-------- Dataset excerpt --------
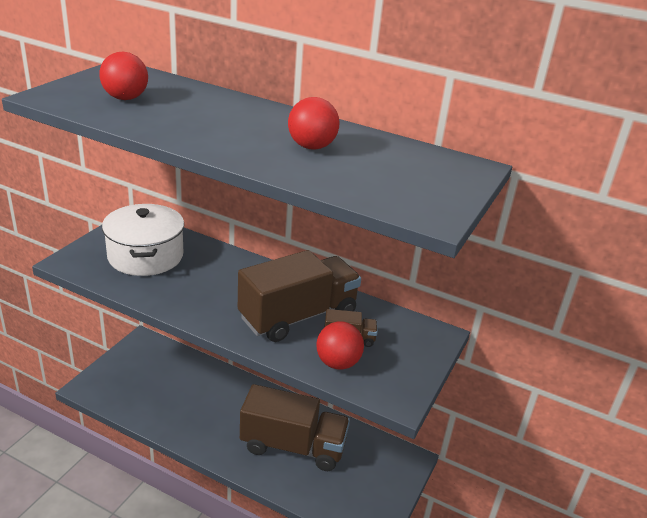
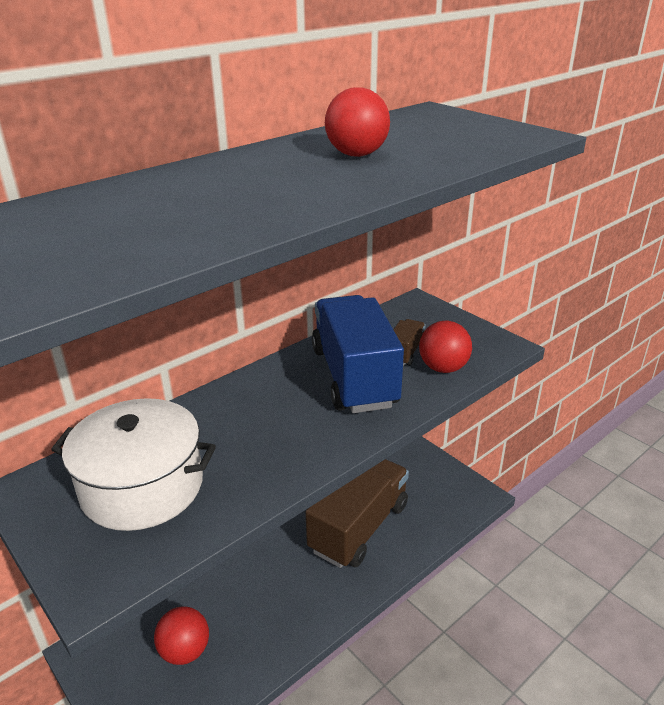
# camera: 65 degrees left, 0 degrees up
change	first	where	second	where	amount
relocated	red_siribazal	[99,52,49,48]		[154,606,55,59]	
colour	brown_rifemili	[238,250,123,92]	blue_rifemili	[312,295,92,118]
--------
Task to complete
What is needed here is an exact repetition of the listing above, pictures excluded.

Answer to the exercise
# camera: 65 degrees left, 0 degrees up
change	first	where	second	where	amount
relocated	red_siribazal	[99,52,49,48]		[154,606,55,59]	
colour	brown_rifemili	[238,250,123,92]	blue_rifemili	[312,295,92,118]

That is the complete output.